- TASK DETAILS
Go through the data and report each line that holds the string "wallet".

### INFORMATION GIVEN

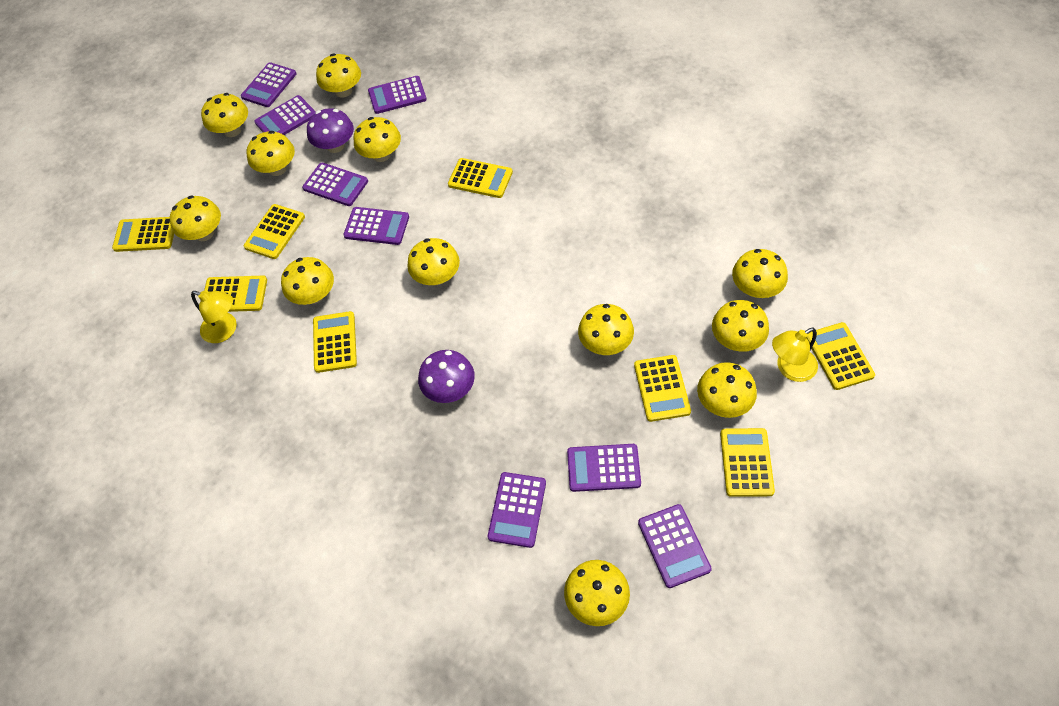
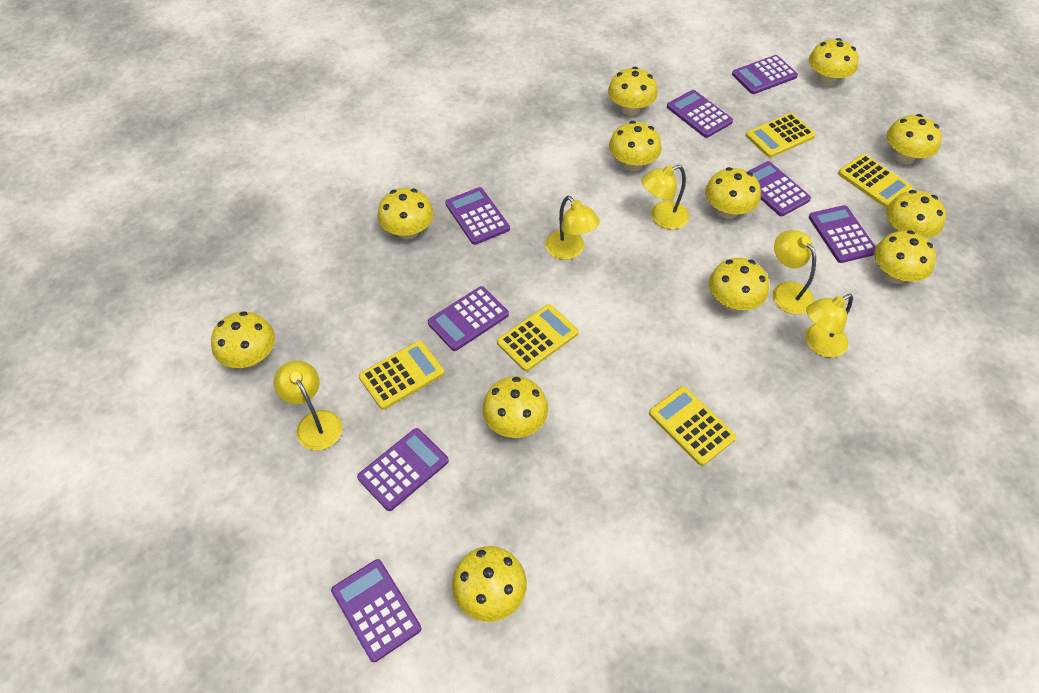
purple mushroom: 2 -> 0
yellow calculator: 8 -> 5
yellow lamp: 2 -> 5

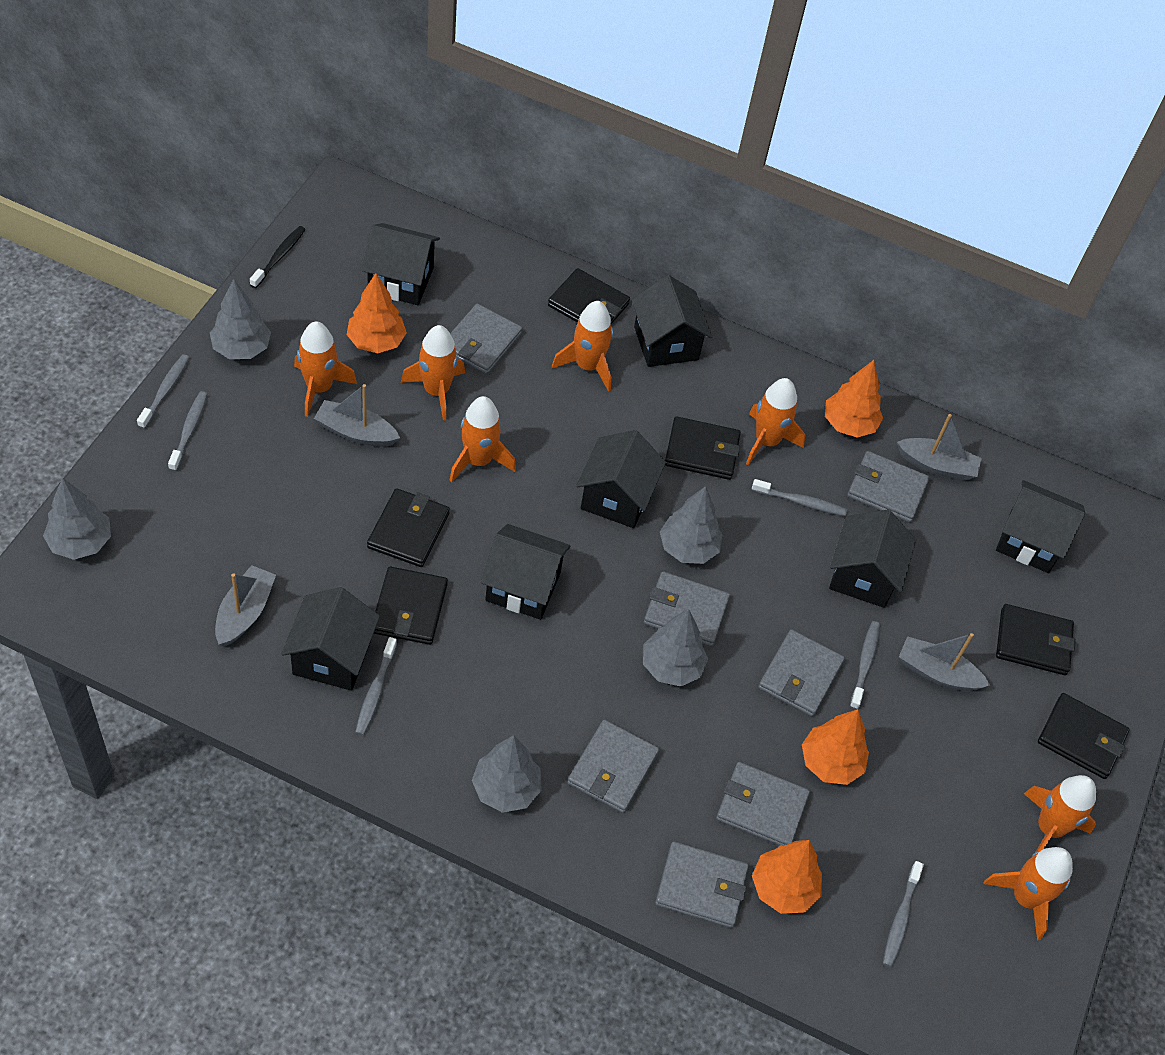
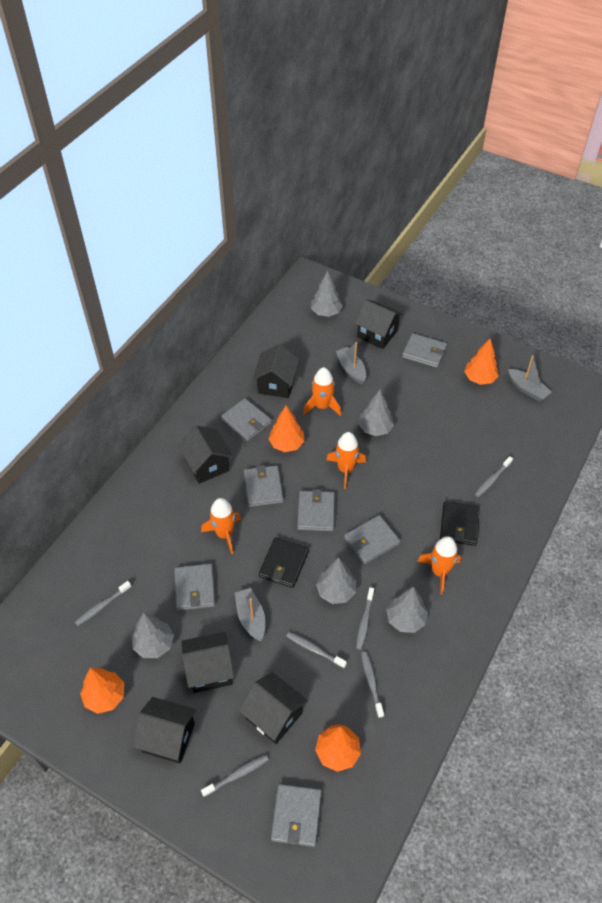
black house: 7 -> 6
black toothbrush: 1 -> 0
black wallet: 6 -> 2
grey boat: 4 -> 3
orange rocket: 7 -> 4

######
### INFORMATION GIVEN

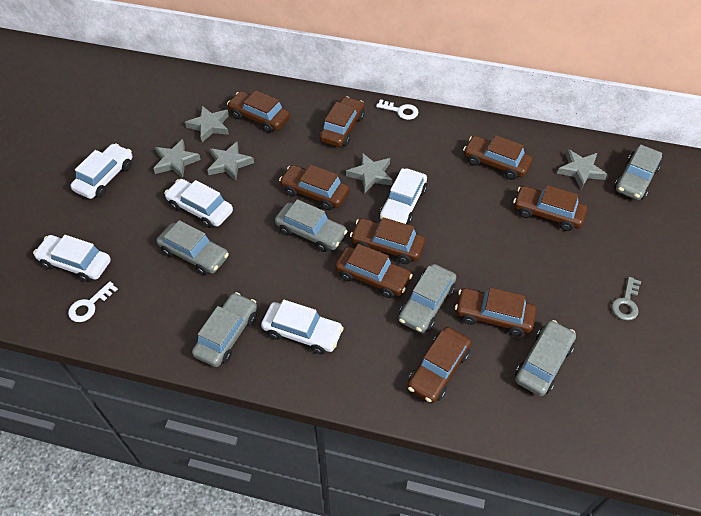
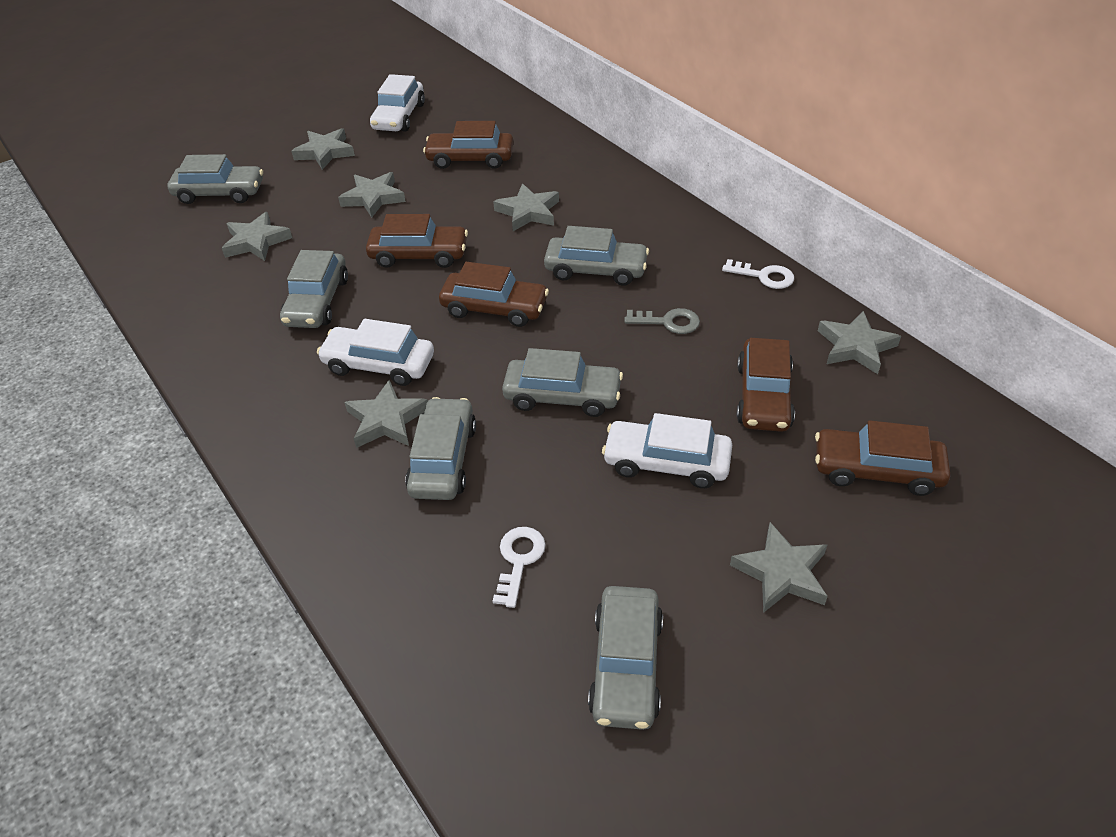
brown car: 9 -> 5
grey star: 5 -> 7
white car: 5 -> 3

######
### INFORMATION GIVEN

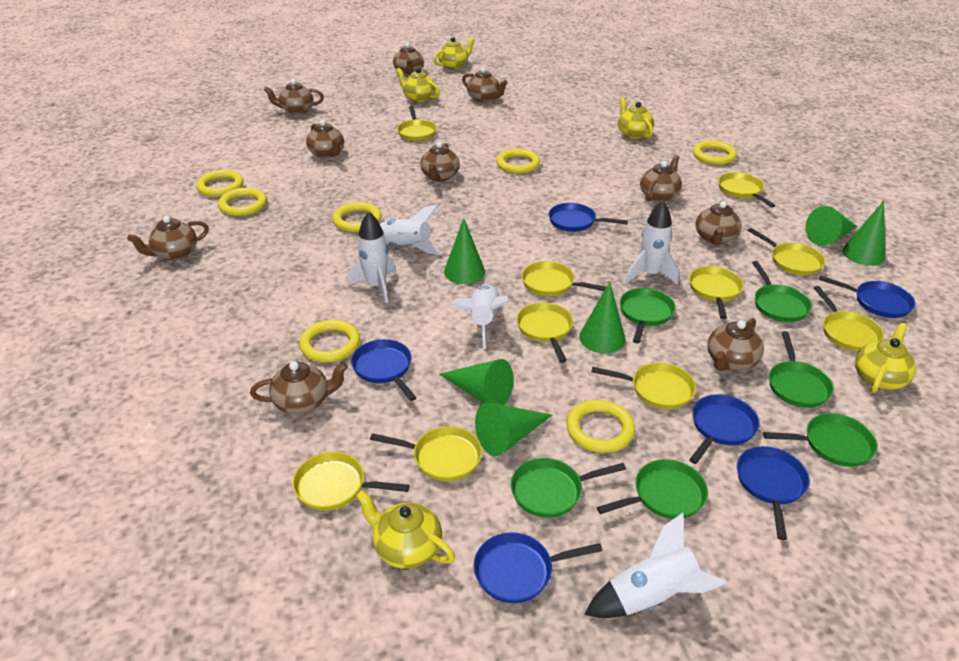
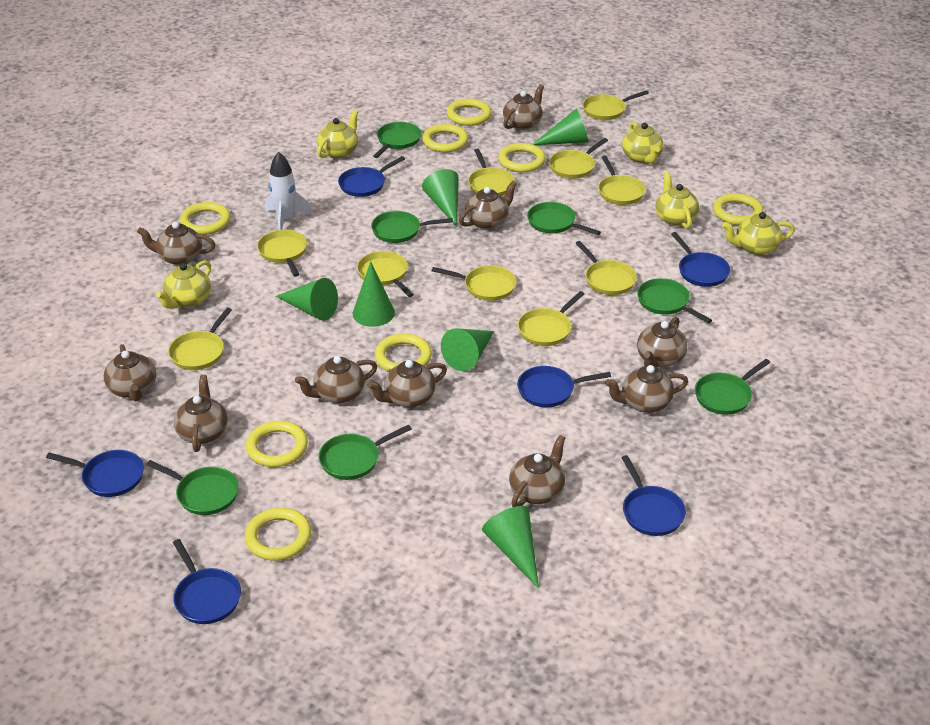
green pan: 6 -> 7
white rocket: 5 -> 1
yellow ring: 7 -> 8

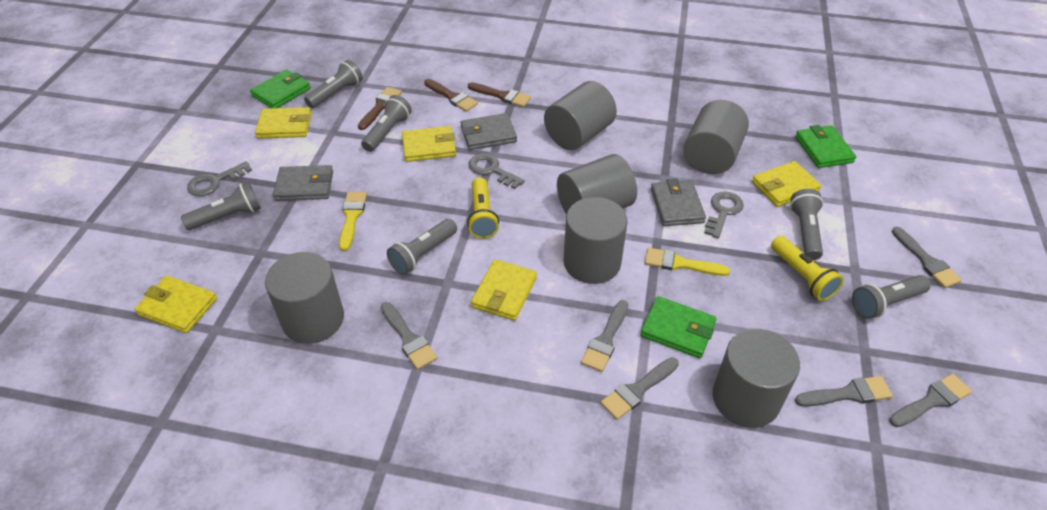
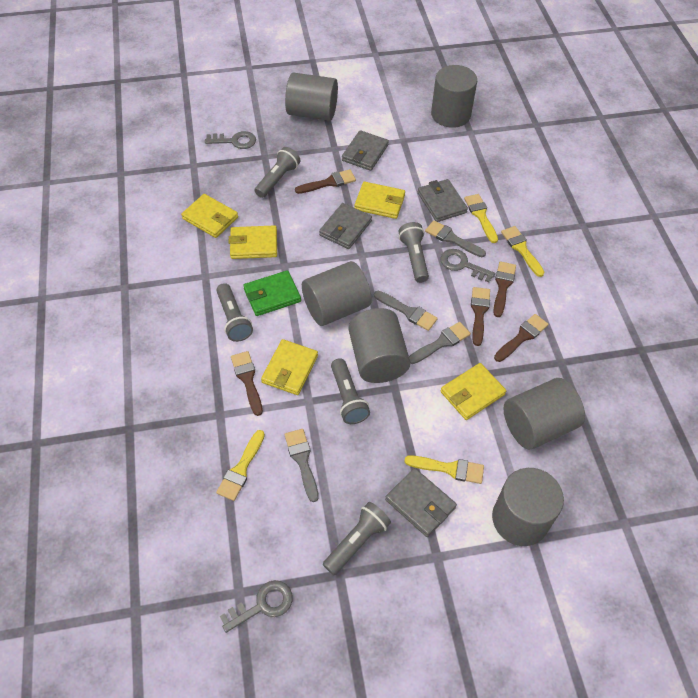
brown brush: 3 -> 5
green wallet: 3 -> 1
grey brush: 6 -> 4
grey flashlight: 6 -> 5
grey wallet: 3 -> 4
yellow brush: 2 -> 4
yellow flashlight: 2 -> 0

######

- REPLY
black wallet: 6 -> 2
green wallet: 3 -> 1
grey wallet: 3 -> 4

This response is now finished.